- Exercise description
A bare number is required: the count of lines in the material below that hold the word "pink".

- Data to examine
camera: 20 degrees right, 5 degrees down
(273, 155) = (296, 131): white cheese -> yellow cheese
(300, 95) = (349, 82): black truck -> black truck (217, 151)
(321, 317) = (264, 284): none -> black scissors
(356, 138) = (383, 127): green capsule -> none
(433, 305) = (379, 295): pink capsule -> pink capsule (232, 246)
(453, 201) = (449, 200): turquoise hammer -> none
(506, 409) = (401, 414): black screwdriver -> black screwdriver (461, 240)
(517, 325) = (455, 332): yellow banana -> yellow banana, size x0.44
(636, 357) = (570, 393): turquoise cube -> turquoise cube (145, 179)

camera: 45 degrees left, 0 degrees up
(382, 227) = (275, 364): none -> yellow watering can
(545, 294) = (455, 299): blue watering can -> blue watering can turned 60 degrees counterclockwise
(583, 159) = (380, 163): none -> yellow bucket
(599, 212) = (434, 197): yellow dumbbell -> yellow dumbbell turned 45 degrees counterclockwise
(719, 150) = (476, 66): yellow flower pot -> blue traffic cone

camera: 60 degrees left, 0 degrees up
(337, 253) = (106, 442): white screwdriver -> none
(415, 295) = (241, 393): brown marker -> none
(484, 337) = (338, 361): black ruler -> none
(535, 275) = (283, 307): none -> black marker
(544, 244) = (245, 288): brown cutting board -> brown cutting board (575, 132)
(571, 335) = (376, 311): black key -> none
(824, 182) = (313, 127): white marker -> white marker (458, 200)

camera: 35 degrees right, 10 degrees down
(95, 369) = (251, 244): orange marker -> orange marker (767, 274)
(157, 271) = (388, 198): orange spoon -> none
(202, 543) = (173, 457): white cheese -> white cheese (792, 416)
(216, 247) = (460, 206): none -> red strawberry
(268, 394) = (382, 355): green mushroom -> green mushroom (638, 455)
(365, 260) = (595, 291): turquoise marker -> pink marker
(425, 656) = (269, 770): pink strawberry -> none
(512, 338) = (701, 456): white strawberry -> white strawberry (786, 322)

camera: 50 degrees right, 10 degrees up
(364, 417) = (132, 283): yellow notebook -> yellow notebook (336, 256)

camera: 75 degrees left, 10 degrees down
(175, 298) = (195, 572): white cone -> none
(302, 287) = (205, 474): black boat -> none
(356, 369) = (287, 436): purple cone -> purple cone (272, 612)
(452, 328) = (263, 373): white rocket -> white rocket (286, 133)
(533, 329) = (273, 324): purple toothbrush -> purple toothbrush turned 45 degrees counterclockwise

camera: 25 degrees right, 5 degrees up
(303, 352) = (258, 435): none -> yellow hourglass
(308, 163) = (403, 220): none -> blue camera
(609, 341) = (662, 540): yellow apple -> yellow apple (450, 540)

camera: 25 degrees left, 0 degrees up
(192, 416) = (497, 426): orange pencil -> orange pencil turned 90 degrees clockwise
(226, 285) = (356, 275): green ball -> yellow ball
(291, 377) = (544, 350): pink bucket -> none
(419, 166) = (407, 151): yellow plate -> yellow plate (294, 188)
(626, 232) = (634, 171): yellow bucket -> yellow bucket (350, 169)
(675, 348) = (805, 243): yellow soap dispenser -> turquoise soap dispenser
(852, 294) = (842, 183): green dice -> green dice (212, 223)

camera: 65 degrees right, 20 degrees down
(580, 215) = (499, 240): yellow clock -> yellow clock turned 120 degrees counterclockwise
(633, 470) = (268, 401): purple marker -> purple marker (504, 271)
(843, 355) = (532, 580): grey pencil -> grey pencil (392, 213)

- Response
4